■ PROBLEM STATEMENT
The expected result is an exact restatement of the data, free of pictures.

■ DATA EXCERPTS
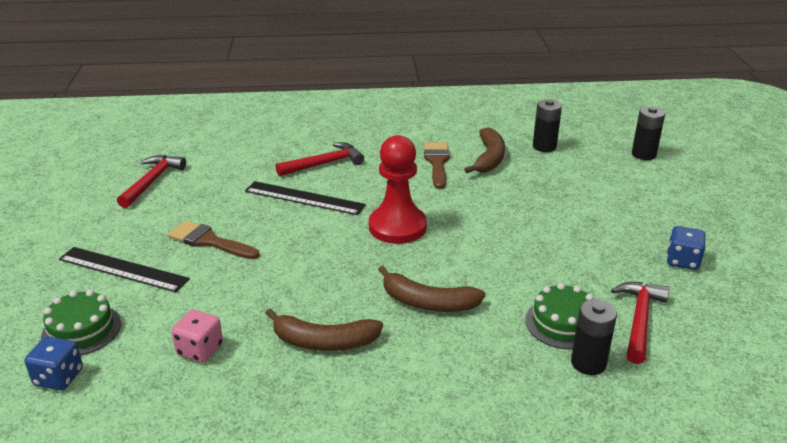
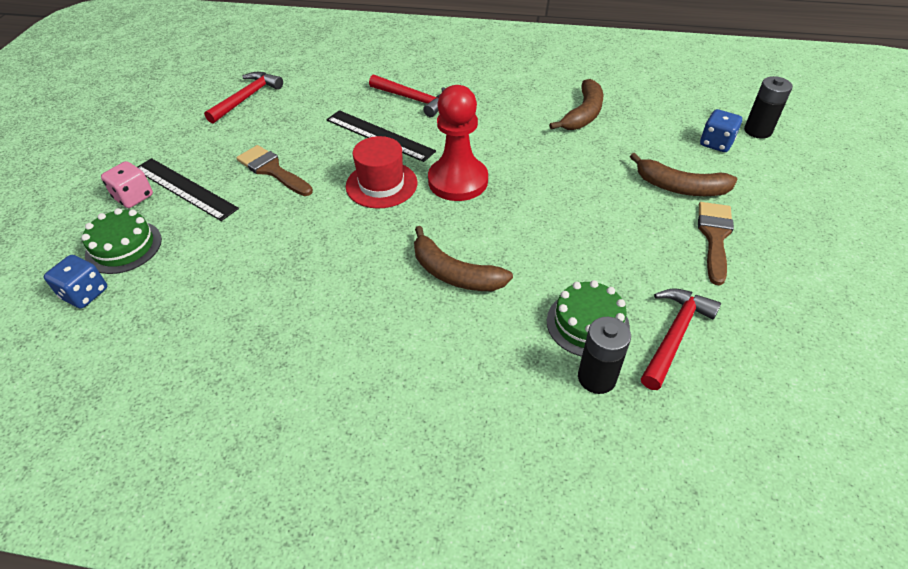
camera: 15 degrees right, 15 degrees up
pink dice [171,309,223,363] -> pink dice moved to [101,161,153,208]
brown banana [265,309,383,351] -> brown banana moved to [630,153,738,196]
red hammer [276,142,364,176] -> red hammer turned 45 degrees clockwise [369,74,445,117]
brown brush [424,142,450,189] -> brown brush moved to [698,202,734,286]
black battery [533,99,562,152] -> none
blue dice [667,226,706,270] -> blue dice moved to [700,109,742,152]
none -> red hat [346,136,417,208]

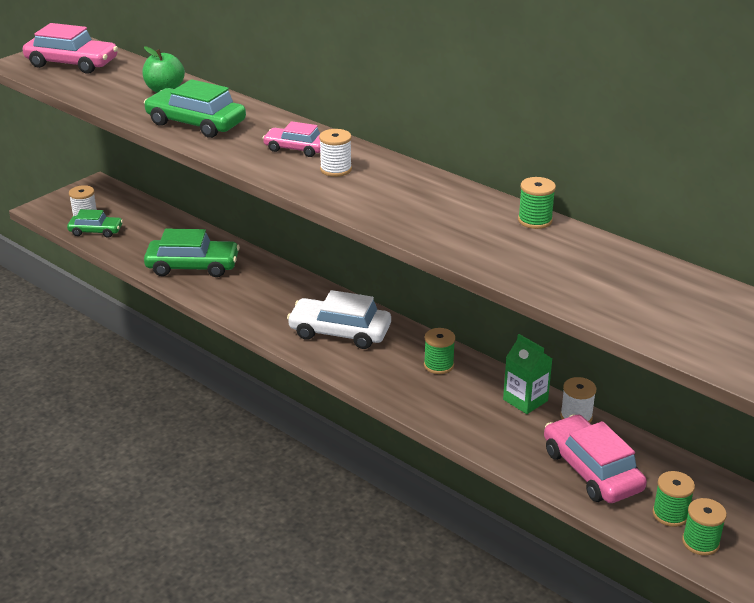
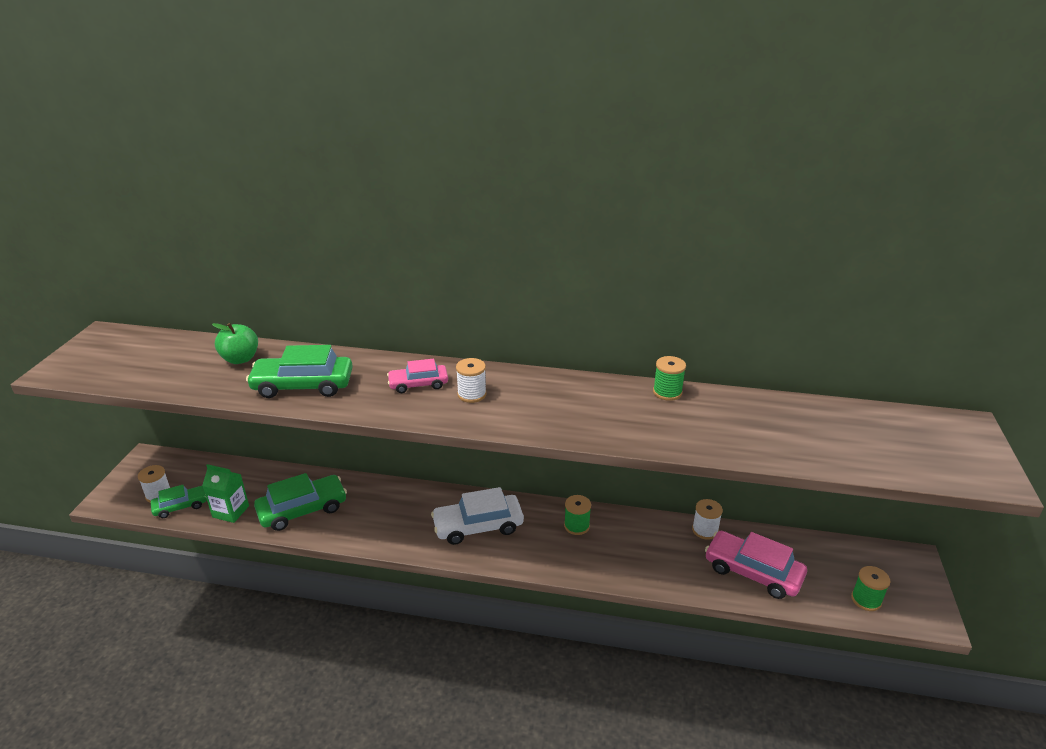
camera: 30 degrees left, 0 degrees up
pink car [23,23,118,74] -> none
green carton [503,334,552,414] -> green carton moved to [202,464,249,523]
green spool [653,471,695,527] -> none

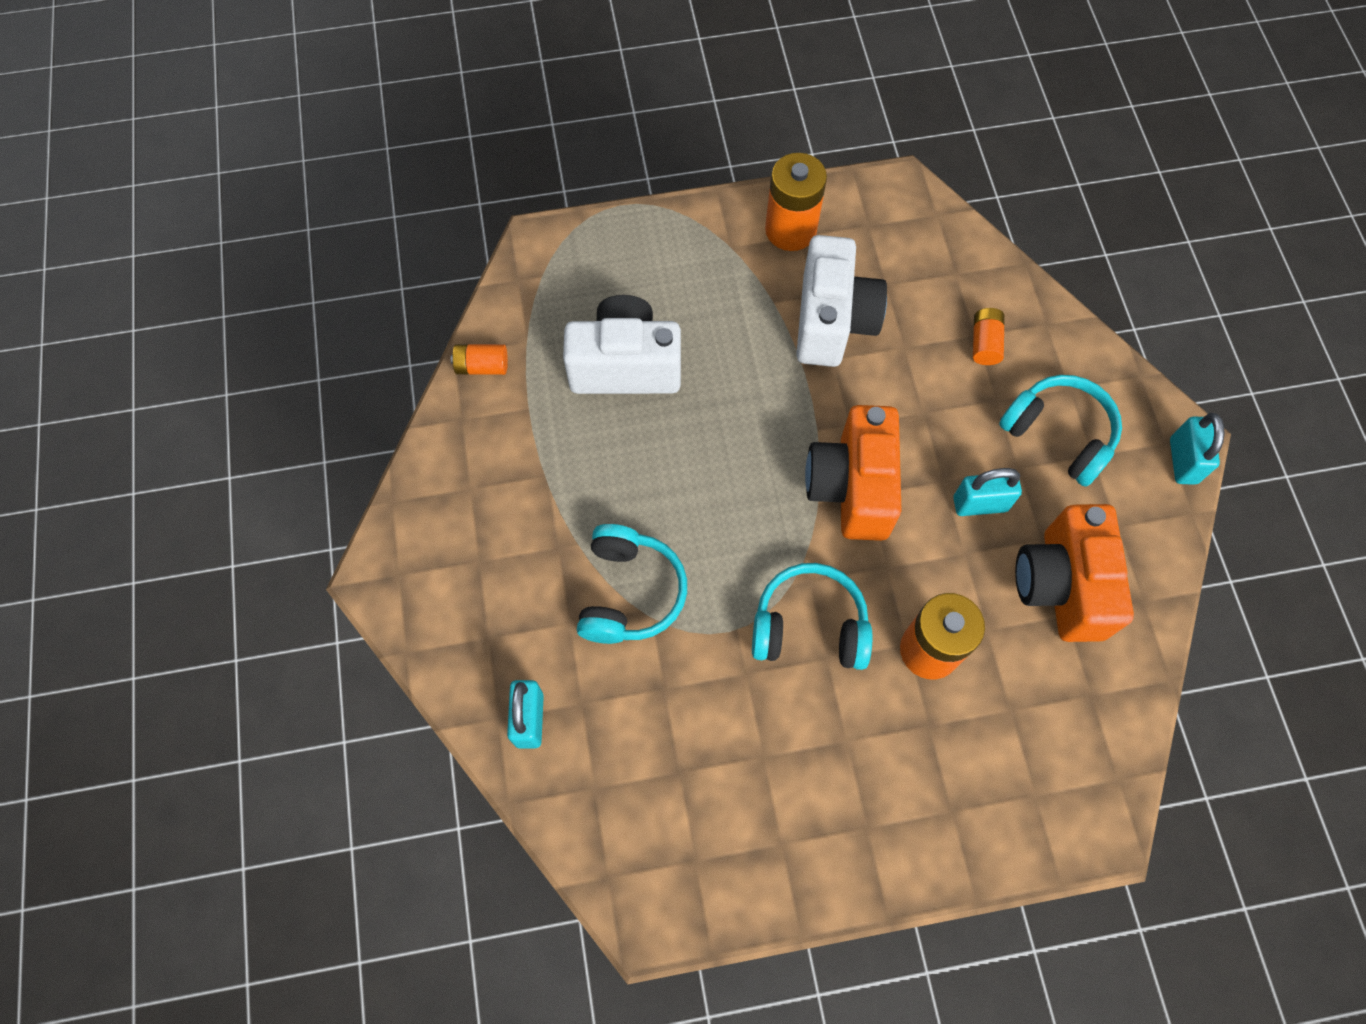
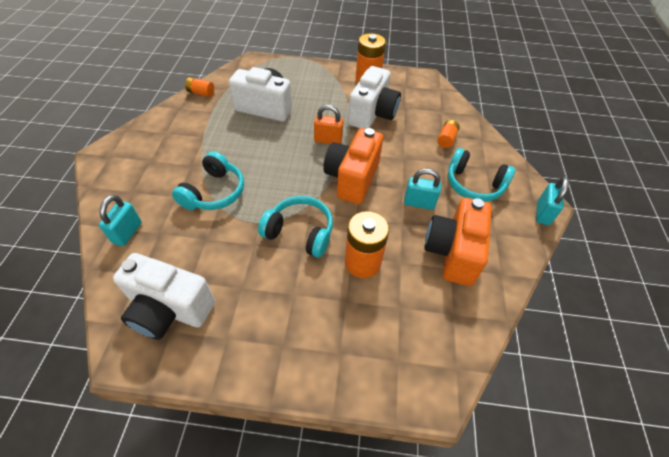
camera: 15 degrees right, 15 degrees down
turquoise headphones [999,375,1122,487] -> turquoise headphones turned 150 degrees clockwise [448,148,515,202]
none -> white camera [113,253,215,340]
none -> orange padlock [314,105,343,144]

■ REPLY TO THE EXERCISE
camera: 15 degrees right, 15 degrees up
pink dice [171,309,223,363] -> pink dice moved to [101,161,153,208]
brown banana [265,309,383,351] -> brown banana moved to [630,153,738,196]
red hammer [276,142,364,176] -> red hammer turned 45 degrees clockwise [369,74,445,117]
brown brush [424,142,450,189] -> brown brush moved to [698,202,734,286]
black battery [533,99,562,152] -> none
blue dice [667,226,706,270] -> blue dice moved to [700,109,742,152]
none -> red hat [346,136,417,208]

camera: 30 degrees left, 0 degrees up
pink car [23,23,118,74] -> none
green carton [503,334,552,414] -> green carton moved to [202,464,249,523]
green spool [653,471,695,527] -> none

camera: 15 degrees right, 15 degrees down
turquoise headphones [999,375,1122,487] -> turquoise headphones turned 150 degrees clockwise [448,148,515,202]
none -> white camera [113,253,215,340]
none -> orange padlock [314,105,343,144]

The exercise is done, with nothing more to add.